Listed entries:
[Start of Attachment]

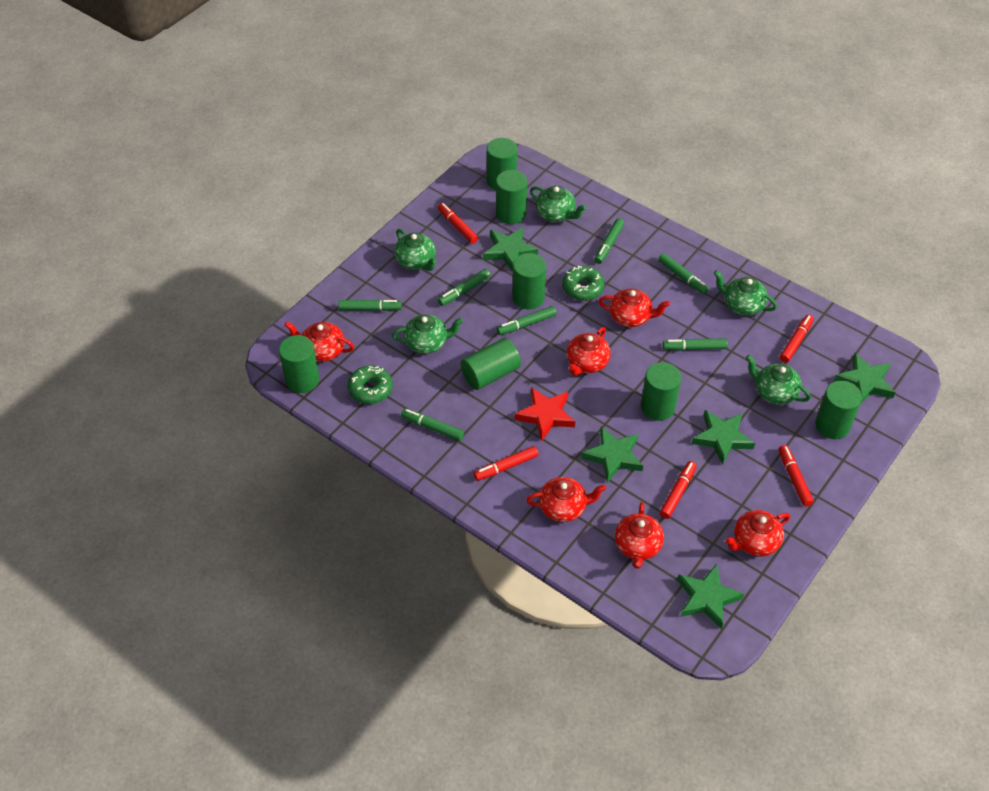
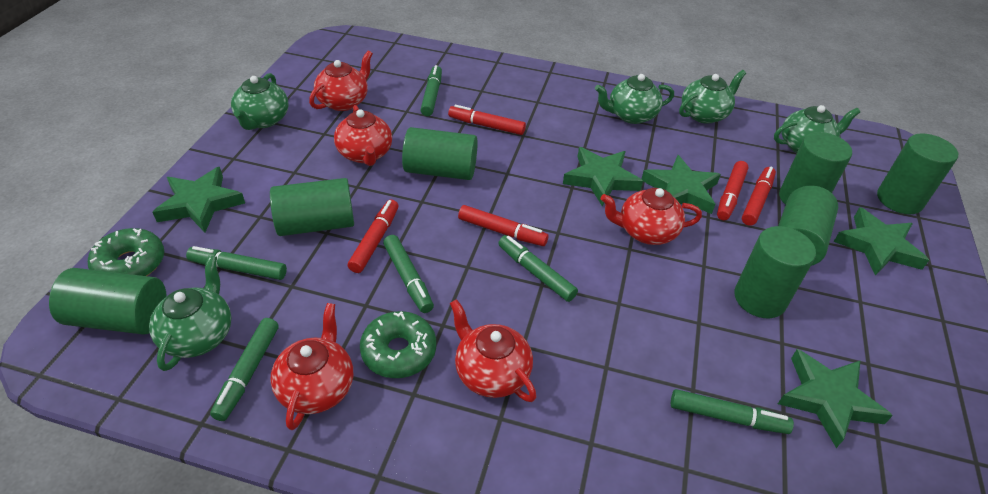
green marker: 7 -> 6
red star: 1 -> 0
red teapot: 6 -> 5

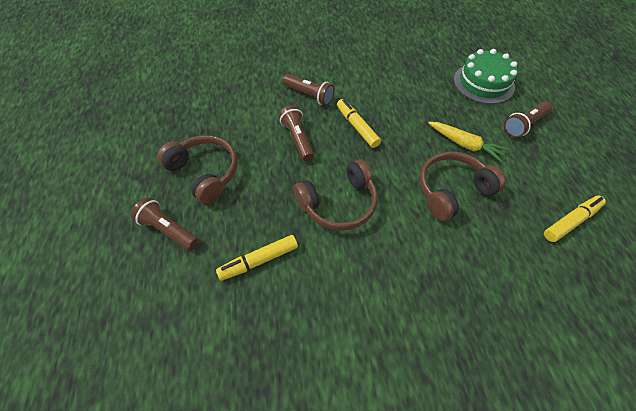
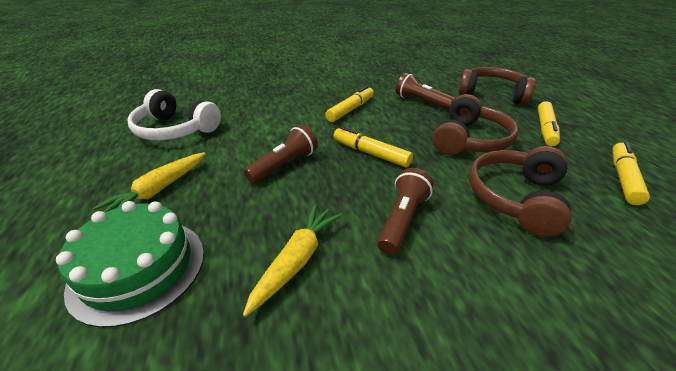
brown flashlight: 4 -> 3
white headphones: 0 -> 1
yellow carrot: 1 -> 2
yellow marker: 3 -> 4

[End of Attachment]
[Start of Attachment]

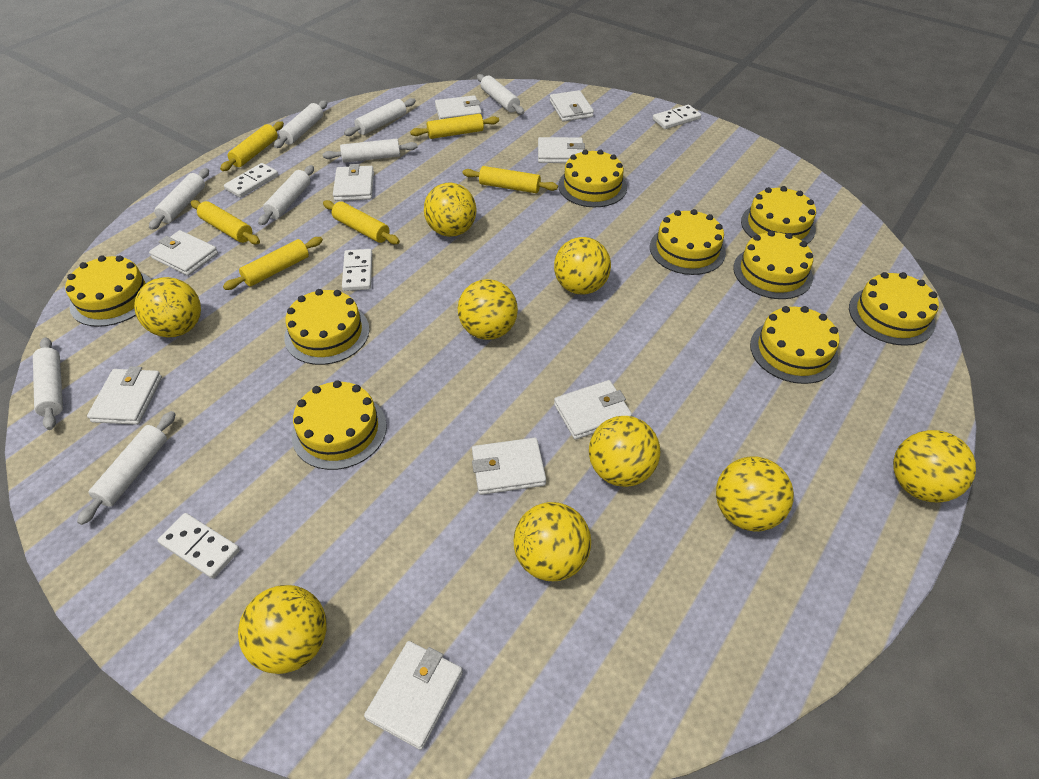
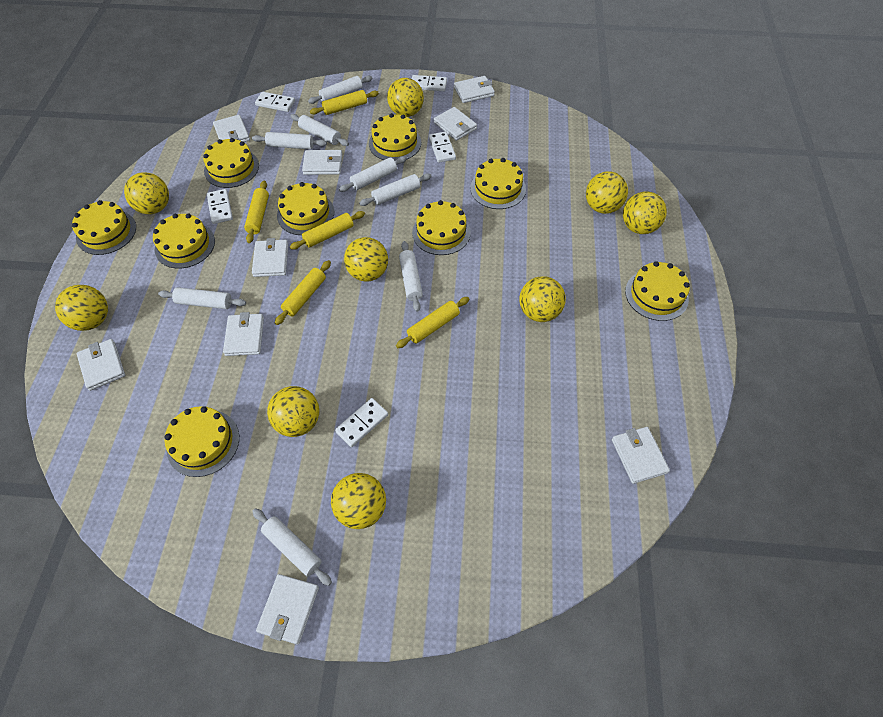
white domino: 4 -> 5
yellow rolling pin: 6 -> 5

[End of Attachment]

What you will do: Of the entries above, transcribe exactly those lines that fall between the line containing "white headphones: 0 -> 1" and the line containing "yellow marker: 3 -> 4", together with those two lines.

Exercise solution:
white headphones: 0 -> 1
yellow carrot: 1 -> 2
yellow marker: 3 -> 4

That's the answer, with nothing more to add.